→ Dataset extract
# # # # # # #

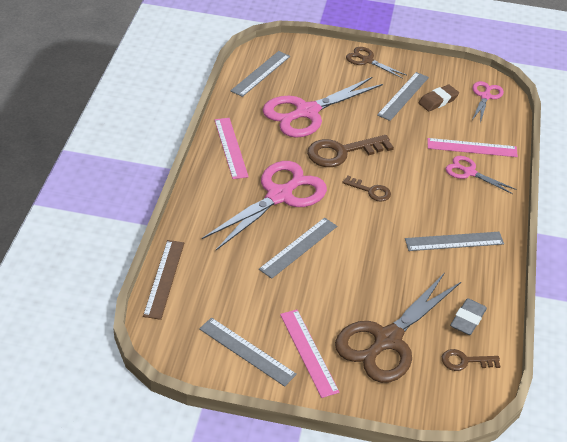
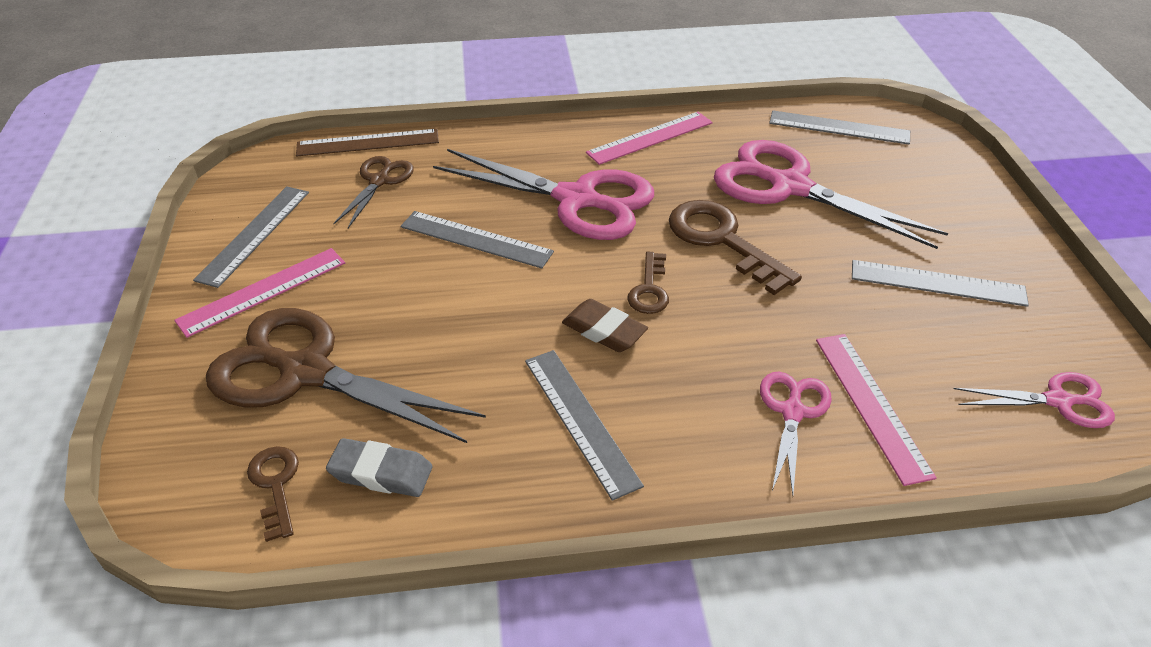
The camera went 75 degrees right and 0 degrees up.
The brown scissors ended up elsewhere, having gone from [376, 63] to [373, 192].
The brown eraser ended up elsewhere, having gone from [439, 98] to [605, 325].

# # # # # # #

→ Problem to solve
Look through the listing above. Pick out each line with "from" and copy it.

→ Answer space
The brown scissors ended up elsewhere, having gone from [376, 63] to [373, 192].
The brown eraser ended up elsewhere, having gone from [439, 98] to [605, 325].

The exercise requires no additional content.